Exercise requirements: For the records that follow, please set down exactly the lines between the one holding "IMU1 pin SDA: GP1 -> GP16" and the one holding "HALL: KY-003 -> SS49E", inclusive, and only those.

Records excerpted from a collection
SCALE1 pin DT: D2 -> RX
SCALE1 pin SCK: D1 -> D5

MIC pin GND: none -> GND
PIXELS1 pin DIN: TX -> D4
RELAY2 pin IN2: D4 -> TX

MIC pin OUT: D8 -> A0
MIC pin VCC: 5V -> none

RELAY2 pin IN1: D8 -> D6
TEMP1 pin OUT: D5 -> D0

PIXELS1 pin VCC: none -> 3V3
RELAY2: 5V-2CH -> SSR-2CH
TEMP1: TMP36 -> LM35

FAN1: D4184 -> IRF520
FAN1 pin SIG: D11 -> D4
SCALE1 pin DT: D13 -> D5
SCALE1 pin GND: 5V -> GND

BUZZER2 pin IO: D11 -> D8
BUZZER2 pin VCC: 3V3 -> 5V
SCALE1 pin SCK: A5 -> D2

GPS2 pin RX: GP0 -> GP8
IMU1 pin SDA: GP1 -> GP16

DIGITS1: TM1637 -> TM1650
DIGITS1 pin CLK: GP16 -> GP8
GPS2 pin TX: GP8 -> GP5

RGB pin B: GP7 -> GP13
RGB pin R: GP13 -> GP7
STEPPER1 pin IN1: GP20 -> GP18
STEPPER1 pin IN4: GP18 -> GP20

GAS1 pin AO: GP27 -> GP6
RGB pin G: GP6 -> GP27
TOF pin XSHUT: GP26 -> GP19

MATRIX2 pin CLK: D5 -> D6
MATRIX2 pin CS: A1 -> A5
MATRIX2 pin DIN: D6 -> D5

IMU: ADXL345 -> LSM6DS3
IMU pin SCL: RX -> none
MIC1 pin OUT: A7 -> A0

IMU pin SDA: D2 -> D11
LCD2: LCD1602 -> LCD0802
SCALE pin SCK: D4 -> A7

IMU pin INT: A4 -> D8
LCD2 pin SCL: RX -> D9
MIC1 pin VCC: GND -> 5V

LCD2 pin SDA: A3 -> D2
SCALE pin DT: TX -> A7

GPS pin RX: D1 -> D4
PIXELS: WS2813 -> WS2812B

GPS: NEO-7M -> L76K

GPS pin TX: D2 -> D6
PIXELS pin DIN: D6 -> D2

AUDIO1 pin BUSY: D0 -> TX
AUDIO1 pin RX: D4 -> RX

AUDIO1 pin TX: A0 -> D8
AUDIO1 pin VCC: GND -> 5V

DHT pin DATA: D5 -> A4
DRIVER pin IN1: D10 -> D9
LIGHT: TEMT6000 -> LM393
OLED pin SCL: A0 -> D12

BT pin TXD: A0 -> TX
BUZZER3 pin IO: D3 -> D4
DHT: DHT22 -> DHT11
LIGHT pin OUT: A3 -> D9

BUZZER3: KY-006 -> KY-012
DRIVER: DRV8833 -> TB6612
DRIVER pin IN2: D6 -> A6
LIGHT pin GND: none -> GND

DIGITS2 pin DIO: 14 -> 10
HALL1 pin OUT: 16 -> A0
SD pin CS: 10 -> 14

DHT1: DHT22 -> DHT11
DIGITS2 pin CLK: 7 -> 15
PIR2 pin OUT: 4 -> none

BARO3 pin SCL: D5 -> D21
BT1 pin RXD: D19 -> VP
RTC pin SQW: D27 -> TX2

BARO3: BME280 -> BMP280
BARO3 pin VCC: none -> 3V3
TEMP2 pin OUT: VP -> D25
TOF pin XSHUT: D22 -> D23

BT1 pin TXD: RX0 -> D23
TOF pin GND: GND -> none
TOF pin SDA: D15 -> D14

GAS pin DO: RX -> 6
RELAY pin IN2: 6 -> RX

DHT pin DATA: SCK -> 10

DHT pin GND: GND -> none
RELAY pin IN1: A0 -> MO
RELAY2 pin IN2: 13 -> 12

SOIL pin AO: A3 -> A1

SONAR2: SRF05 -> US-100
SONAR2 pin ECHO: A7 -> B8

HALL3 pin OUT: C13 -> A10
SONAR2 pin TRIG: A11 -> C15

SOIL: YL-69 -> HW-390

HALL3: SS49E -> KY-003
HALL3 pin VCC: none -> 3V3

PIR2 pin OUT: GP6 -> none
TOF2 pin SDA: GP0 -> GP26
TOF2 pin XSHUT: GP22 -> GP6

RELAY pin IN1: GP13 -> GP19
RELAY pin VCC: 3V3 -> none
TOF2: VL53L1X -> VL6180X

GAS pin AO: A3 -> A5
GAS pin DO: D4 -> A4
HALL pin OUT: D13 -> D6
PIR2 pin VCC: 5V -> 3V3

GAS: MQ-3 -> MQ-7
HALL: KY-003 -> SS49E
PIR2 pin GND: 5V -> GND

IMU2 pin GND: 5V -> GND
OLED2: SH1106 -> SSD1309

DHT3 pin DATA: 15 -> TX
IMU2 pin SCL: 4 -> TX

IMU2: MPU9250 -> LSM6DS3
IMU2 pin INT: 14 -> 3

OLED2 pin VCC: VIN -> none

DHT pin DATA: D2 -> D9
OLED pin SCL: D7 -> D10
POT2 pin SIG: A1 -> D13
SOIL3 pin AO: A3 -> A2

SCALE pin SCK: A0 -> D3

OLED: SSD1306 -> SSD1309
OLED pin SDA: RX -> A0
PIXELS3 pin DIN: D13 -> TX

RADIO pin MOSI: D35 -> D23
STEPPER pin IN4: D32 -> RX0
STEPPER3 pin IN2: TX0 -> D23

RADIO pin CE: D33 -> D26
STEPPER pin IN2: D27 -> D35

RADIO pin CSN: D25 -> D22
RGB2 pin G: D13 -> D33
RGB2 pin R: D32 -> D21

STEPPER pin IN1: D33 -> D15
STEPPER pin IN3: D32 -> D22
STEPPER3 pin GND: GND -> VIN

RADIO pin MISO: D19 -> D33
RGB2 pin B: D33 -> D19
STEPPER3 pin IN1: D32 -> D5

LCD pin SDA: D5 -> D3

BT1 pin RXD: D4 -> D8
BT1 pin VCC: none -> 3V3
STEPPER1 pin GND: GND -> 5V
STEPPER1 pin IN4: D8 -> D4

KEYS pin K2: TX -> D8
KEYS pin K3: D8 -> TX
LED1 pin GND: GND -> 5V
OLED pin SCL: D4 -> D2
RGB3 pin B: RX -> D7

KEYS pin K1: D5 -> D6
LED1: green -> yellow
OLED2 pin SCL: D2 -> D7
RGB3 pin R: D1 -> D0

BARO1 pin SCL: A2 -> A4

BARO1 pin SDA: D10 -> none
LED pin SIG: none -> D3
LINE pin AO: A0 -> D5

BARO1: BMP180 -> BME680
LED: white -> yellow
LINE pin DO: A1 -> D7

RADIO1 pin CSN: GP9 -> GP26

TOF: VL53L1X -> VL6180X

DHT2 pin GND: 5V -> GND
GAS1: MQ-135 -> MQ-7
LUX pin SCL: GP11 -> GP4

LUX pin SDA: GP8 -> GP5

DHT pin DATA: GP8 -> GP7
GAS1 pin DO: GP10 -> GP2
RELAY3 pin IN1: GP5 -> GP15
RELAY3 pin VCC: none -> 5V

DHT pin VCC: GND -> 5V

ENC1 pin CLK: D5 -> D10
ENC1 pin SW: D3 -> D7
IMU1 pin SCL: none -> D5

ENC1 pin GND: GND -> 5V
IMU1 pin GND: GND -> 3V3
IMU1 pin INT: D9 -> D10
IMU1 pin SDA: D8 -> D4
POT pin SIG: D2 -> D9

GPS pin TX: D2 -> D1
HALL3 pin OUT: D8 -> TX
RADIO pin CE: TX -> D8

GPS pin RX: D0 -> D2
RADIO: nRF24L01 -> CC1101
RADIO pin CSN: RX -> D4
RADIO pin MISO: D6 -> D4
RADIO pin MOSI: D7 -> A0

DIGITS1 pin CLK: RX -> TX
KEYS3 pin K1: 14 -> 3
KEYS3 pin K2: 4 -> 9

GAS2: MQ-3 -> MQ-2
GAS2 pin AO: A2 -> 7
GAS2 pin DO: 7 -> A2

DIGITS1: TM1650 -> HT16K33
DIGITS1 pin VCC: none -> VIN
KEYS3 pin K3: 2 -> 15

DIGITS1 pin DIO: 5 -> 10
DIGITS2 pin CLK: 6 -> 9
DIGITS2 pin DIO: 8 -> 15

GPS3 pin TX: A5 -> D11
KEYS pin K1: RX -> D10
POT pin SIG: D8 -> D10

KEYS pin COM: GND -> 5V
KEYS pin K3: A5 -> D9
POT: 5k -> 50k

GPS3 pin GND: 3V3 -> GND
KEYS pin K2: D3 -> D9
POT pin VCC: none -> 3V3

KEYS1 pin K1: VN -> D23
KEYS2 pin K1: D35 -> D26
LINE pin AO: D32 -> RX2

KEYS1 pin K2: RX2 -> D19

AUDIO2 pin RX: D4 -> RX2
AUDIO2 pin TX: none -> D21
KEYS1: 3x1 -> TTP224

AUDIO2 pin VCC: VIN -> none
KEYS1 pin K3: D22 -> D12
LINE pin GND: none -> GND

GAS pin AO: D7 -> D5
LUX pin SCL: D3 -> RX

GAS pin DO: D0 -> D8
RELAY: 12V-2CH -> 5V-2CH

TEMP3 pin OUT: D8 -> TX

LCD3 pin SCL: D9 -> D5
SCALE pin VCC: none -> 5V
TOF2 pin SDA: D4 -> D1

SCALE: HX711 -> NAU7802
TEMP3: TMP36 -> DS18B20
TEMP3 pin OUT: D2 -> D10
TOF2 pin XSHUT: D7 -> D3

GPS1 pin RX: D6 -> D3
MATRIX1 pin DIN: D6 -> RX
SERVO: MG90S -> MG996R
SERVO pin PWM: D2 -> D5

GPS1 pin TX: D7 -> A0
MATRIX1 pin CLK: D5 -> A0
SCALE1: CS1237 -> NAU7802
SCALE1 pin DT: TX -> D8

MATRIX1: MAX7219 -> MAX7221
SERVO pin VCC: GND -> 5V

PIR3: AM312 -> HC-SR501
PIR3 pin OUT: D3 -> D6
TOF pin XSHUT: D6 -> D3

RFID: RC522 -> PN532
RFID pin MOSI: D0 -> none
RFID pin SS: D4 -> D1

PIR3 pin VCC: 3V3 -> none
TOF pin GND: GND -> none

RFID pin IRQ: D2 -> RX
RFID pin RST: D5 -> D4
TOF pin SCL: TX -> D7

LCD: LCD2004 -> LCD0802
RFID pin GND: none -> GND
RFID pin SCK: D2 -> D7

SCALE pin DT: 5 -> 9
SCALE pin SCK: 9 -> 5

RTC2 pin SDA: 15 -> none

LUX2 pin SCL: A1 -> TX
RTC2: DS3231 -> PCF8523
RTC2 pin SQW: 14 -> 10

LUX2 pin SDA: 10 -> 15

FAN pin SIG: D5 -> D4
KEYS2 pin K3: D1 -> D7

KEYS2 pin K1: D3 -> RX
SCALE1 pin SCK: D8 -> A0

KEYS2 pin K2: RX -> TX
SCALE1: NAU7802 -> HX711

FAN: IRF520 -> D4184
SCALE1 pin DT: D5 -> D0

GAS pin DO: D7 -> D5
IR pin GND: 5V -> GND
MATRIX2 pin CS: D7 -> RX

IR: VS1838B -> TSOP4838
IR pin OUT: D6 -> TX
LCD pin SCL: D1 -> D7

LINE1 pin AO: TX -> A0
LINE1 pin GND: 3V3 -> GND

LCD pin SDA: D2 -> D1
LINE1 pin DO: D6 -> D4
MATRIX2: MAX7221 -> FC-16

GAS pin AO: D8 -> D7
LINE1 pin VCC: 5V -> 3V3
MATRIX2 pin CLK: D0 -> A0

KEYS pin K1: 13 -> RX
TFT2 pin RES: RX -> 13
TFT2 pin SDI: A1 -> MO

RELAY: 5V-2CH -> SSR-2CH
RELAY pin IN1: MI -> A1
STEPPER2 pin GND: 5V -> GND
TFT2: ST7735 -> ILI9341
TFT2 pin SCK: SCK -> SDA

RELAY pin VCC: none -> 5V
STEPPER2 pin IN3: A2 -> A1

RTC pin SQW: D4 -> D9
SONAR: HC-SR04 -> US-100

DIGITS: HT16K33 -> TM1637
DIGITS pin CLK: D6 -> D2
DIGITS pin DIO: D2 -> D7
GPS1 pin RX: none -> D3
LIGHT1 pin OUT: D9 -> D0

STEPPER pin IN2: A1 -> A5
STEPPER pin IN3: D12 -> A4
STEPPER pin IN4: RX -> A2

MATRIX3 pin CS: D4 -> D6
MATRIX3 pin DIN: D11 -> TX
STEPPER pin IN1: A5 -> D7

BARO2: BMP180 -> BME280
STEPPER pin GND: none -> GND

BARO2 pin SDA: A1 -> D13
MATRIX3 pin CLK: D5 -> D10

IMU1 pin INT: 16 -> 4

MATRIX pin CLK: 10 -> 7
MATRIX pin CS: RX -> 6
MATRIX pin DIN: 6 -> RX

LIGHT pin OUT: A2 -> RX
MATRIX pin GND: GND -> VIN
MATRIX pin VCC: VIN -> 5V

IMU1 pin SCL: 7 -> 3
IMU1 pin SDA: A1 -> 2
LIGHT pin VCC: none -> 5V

Response to this task:
IMU1 pin SDA: GP1 -> GP16

DIGITS1: TM1637 -> TM1650
DIGITS1 pin CLK: GP16 -> GP8
GPS2 pin TX: GP8 -> GP5

RGB pin B: GP7 -> GP13
RGB pin R: GP13 -> GP7
STEPPER1 pin IN1: GP20 -> GP18
STEPPER1 pin IN4: GP18 -> GP20

GAS1 pin AO: GP27 -> GP6
RGB pin G: GP6 -> GP27
TOF pin XSHUT: GP26 -> GP19

MATRIX2 pin CLK: D5 -> D6
MATRIX2 pin CS: A1 -> A5
MATRIX2 pin DIN: D6 -> D5

IMU: ADXL345 -> LSM6DS3
IMU pin SCL: RX -> none
MIC1 pin OUT: A7 -> A0

IMU pin SDA: D2 -> D11
LCD2: LCD1602 -> LCD0802
SCALE pin SCK: D4 -> A7

IMU pin INT: A4 -> D8
LCD2 pin SCL: RX -> D9
MIC1 pin VCC: GND -> 5V

LCD2 pin SDA: A3 -> D2
SCALE pin DT: TX -> A7

GPS pin RX: D1 -> D4
PIXELS: WS2813 -> WS2812B

GPS: NEO-7M -> L76K

GPS pin TX: D2 -> D6
PIXELS pin DIN: D6 -> D2

AUDIO1 pin BUSY: D0 -> TX
AUDIO1 pin RX: D4 -> RX

AUDIO1 pin TX: A0 -> D8
AUDIO1 pin VCC: GND -> 5V

DHT pin DATA: D5 -> A4
DRIVER pin IN1: D10 -> D9
LIGHT: TEMT6000 -> LM393
OLED pin SCL: A0 -> D12

BT pin TXD: A0 -> TX
BUZZER3 pin IO: D3 -> D4
DHT: DHT22 -> DHT11
LIGHT pin OUT: A3 -> D9

BUZZER3: KY-006 -> KY-012
DRIVER: DRV8833 -> TB6612
DRIVER pin IN2: D6 -> A6
LIGHT pin GND: none -> GND

DIGITS2 pin DIO: 14 -> 10
HALL1 pin OUT: 16 -> A0
SD pin CS: 10 -> 14

DHT1: DHT22 -> DHT11
DIGITS2 pin CLK: 7 -> 15
PIR2 pin OUT: 4 -> none

BARO3 pin SCL: D5 -> D21
BT1 pin RXD: D19 -> VP
RTC pin SQW: D27 -> TX2

BARO3: BME280 -> BMP280
BARO3 pin VCC: none -> 3V3
TEMP2 pin OUT: VP -> D25
TOF pin XSHUT: D22 -> D23

BT1 pin TXD: RX0 -> D23
TOF pin GND: GND -> none
TOF pin SDA: D15 -> D14

GAS pin DO: RX -> 6
RELAY pin IN2: 6 -> RX

DHT pin DATA: SCK -> 10

DHT pin GND: GND -> none
RELAY pin IN1: A0 -> MO
RELAY2 pin IN2: 13 -> 12

SOIL pin AO: A3 -> A1

SONAR2: SRF05 -> US-100
SONAR2 pin ECHO: A7 -> B8

HALL3 pin OUT: C13 -> A10
SONAR2 pin TRIG: A11 -> C15

SOIL: YL-69 -> HW-390

HALL3: SS49E -> KY-003
HALL3 pin VCC: none -> 3V3

PIR2 pin OUT: GP6 -> none
TOF2 pin SDA: GP0 -> GP26
TOF2 pin XSHUT: GP22 -> GP6

RELAY pin IN1: GP13 -> GP19
RELAY pin VCC: 3V3 -> none
TOF2: VL53L1X -> VL6180X

GAS pin AO: A3 -> A5
GAS pin DO: D4 -> A4
HALL pin OUT: D13 -> D6
PIR2 pin VCC: 5V -> 3V3

GAS: MQ-3 -> MQ-7
HALL: KY-003 -> SS49E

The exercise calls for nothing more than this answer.